● Your assignment: The data below holds a line containing "camera: 45 degrees left, 5 degrees down" and a line containing "(641, 280) = (663, 291): green"; please quote exactly those two lines and every line between them, and nothing else.

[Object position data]
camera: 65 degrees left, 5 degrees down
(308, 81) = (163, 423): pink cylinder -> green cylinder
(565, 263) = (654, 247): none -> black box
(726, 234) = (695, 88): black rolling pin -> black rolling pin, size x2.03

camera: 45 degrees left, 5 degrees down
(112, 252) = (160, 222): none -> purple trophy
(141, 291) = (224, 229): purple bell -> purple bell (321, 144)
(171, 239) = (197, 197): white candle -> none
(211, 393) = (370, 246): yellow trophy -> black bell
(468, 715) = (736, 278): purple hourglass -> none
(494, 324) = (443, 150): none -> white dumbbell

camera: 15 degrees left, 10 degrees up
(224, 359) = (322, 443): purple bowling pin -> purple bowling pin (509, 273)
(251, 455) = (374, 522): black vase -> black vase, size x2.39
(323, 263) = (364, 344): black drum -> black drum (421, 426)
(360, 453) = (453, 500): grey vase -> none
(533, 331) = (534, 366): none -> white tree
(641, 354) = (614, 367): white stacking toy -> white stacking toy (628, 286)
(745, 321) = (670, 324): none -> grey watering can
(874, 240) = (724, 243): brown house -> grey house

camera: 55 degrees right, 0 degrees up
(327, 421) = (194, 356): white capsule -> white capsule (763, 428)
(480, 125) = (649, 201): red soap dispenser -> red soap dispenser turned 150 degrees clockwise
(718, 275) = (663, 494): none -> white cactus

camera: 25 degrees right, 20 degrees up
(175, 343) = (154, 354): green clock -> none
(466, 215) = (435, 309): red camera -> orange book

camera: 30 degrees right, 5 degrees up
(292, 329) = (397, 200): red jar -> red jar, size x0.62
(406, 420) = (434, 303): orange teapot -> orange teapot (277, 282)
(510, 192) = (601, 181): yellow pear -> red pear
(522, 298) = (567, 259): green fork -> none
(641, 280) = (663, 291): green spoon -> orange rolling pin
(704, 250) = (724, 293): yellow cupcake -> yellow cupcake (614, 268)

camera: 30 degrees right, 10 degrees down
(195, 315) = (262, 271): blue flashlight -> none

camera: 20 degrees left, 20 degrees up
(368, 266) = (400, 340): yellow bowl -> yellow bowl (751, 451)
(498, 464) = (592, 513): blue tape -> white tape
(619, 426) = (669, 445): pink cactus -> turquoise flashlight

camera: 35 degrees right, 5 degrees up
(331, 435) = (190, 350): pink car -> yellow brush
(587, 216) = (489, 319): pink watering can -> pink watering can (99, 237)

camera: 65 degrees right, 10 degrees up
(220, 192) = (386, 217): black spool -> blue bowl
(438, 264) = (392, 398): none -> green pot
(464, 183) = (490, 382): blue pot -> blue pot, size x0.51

● Written answer:
camera: 45 degrees left, 5 degrees down
(112, 252) = (160, 222): none -> purple trophy
(141, 291) = (224, 229): purple bell -> purple bell (321, 144)
(171, 239) = (197, 197): white candle -> none
(211, 393) = (370, 246): yellow trophy -> black bell
(468, 715) = (736, 278): purple hourglass -> none
(494, 324) = (443, 150): none -> white dumbbell

camera: 15 degrees left, 10 degrees up
(224, 359) = (322, 443): purple bowling pin -> purple bowling pin (509, 273)
(251, 455) = (374, 522): black vase -> black vase, size x2.39
(323, 263) = (364, 344): black drum -> black drum (421, 426)
(360, 453) = (453, 500): grey vase -> none
(533, 331) = (534, 366): none -> white tree
(641, 354) = (614, 367): white stacking toy -> white stacking toy (628, 286)
(745, 321) = (670, 324): none -> grey watering can
(874, 240) = (724, 243): brown house -> grey house

camera: 55 degrees right, 0 degrees up
(327, 421) = (194, 356): white capsule -> white capsule (763, 428)
(480, 125) = (649, 201): red soap dispenser -> red soap dispenser turned 150 degrees clockwise
(718, 275) = (663, 494): none -> white cactus

camera: 25 degrees right, 20 degrees up
(175, 343) = (154, 354): green clock -> none
(466, 215) = (435, 309): red camera -> orange book

camera: 30 degrees right, 5 degrees up
(292, 329) = (397, 200): red jar -> red jar, size x0.62
(406, 420) = (434, 303): orange teapot -> orange teapot (277, 282)
(510, 192) = (601, 181): yellow pear -> red pear
(522, 298) = (567, 259): green fork -> none
(641, 280) = (663, 291): green spoon -> orange rolling pin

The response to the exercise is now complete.